● Work to be completed:
Every entry, start to finish, should be printed verbatim without pictures.

● Supplied entries:
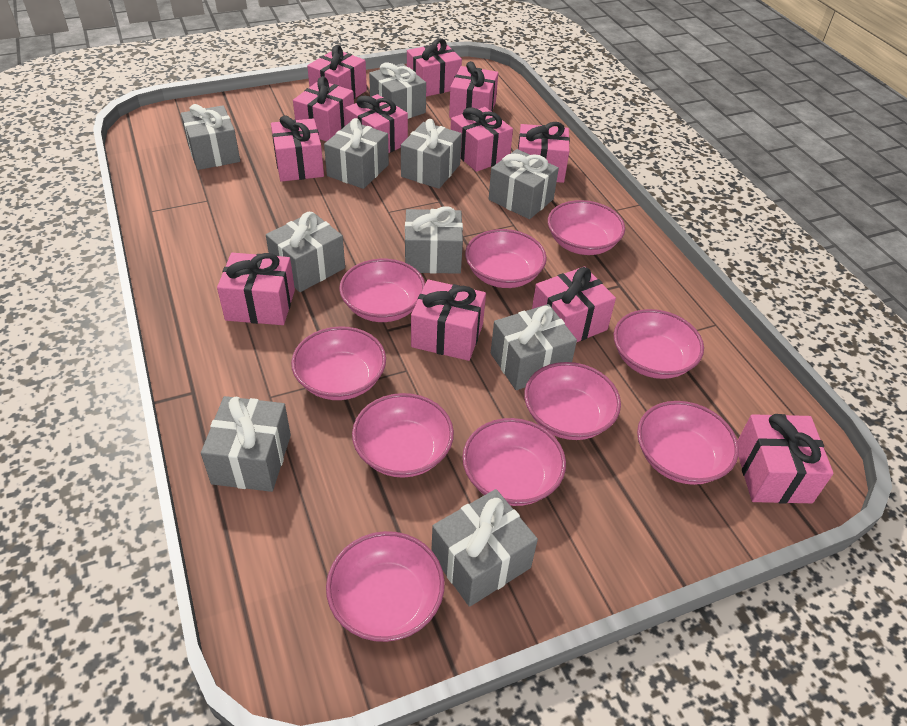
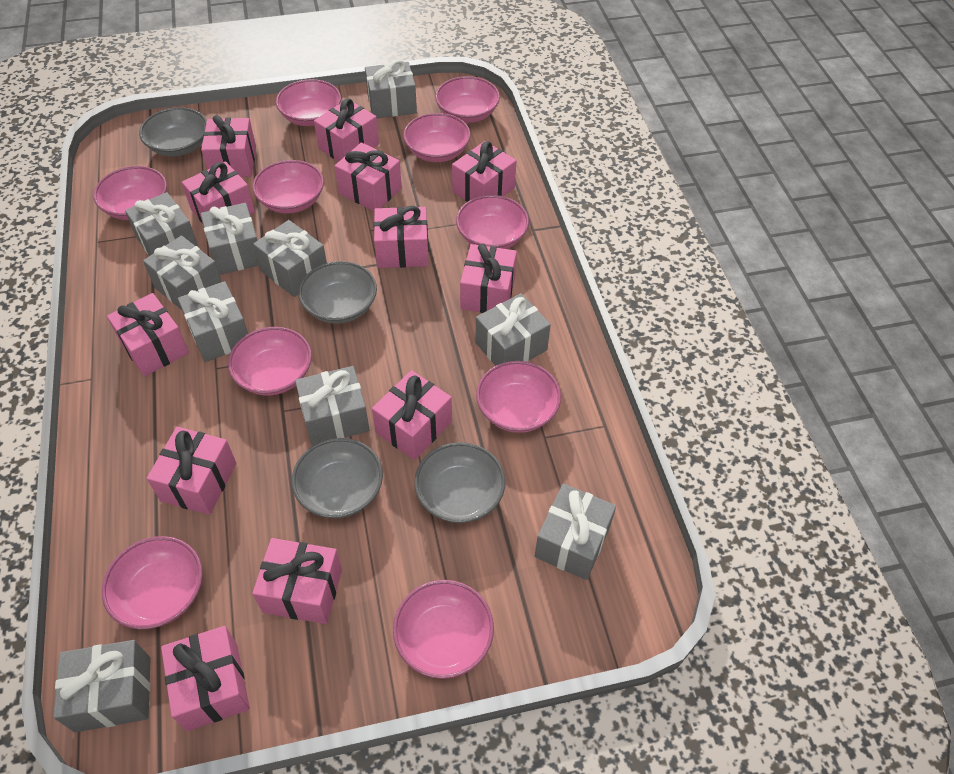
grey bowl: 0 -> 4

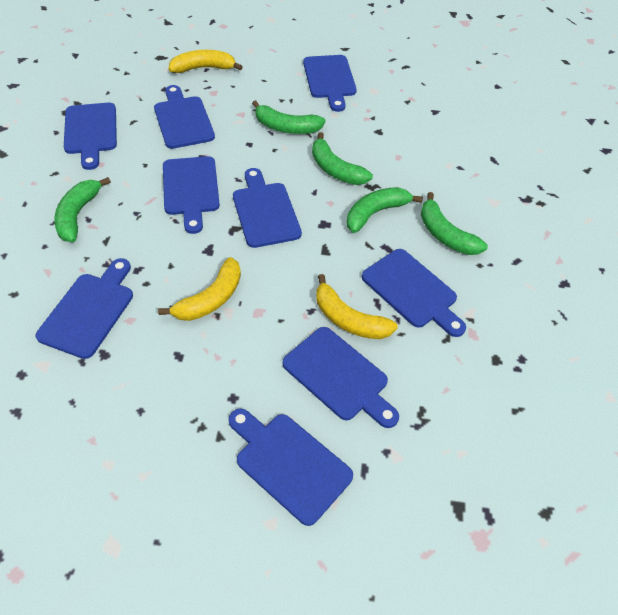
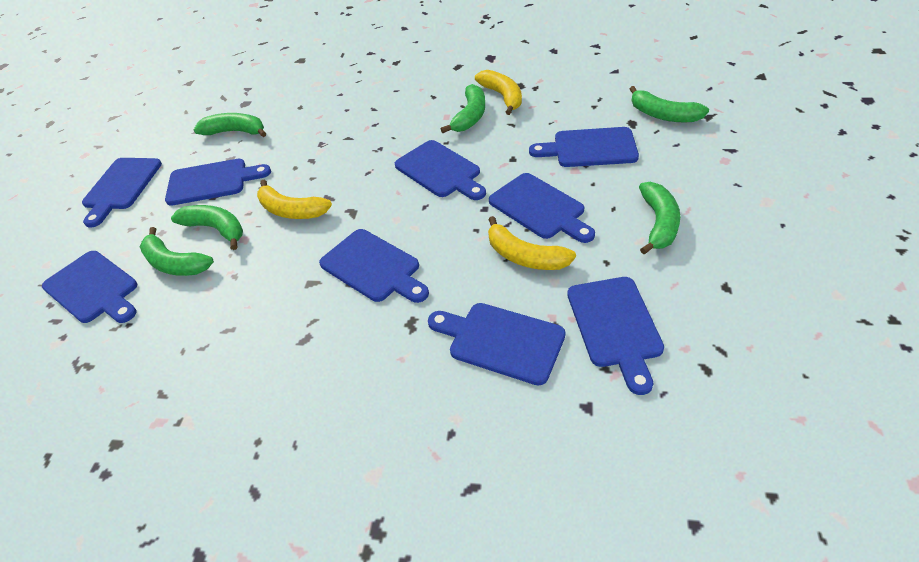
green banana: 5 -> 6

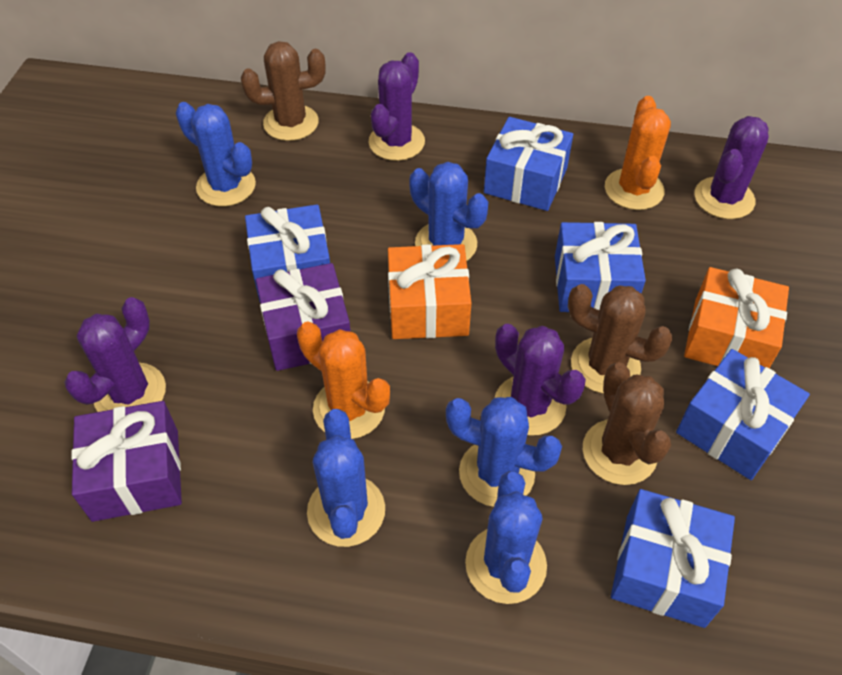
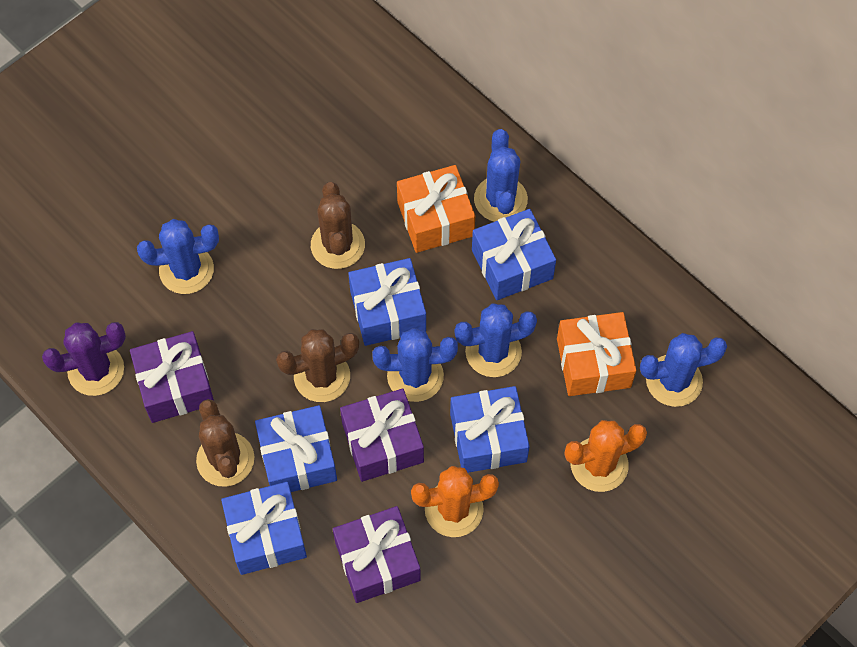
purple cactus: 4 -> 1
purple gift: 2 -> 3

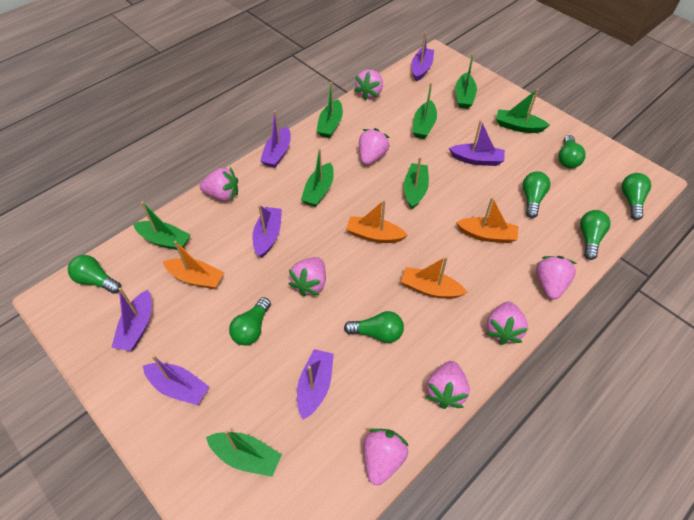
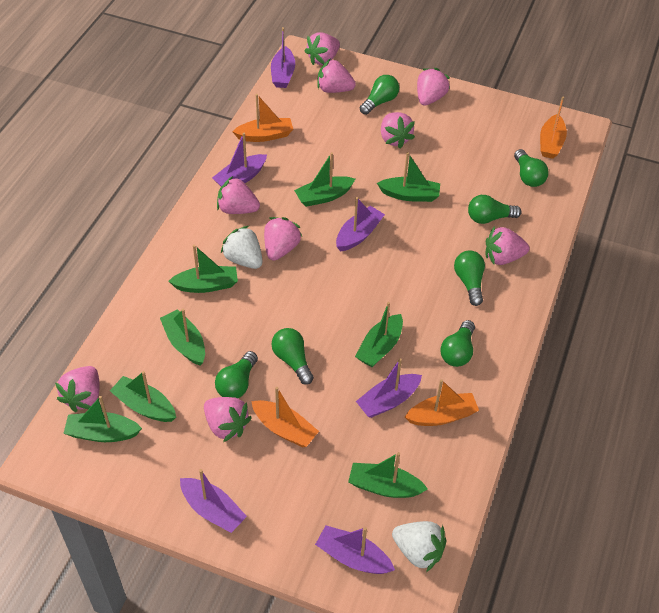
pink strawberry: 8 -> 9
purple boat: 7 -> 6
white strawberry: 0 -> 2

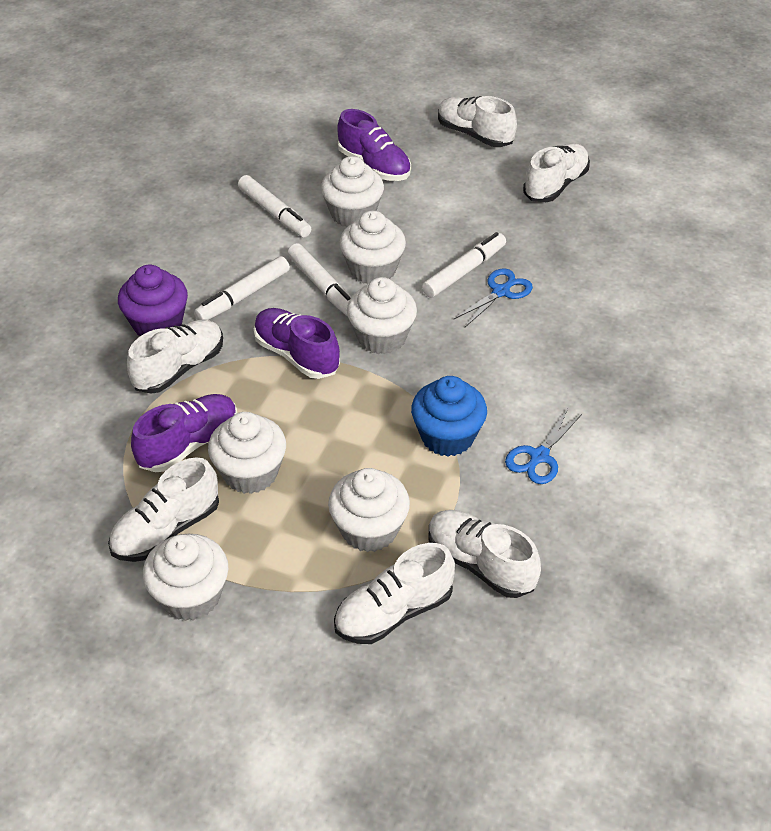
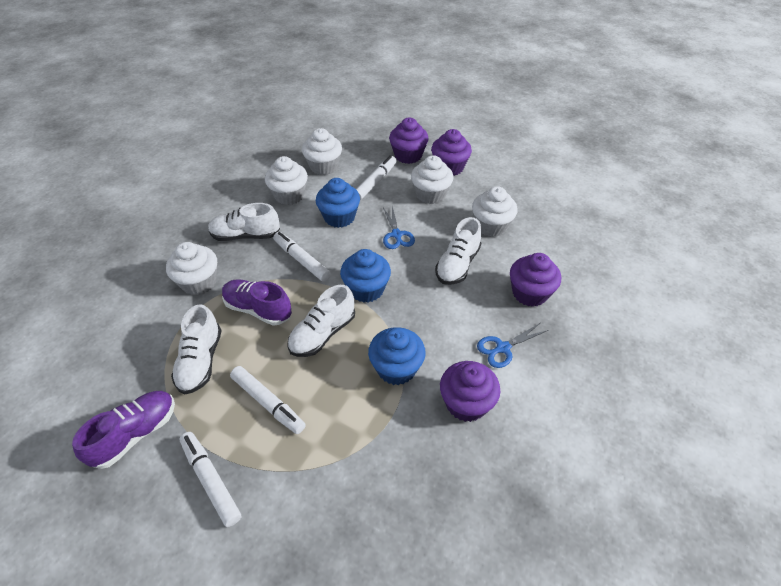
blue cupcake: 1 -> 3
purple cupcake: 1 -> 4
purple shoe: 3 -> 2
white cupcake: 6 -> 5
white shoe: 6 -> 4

● Task answer:
grey bowl: 0 -> 4

green banana: 5 -> 6

purple cactus: 4 -> 1
purple gift: 2 -> 3

pink strawberry: 8 -> 9
purple boat: 7 -> 6
white strawberry: 0 -> 2

blue cupcake: 1 -> 3
purple cupcake: 1 -> 4
purple shoe: 3 -> 2
white cupcake: 6 -> 5
white shoe: 6 -> 4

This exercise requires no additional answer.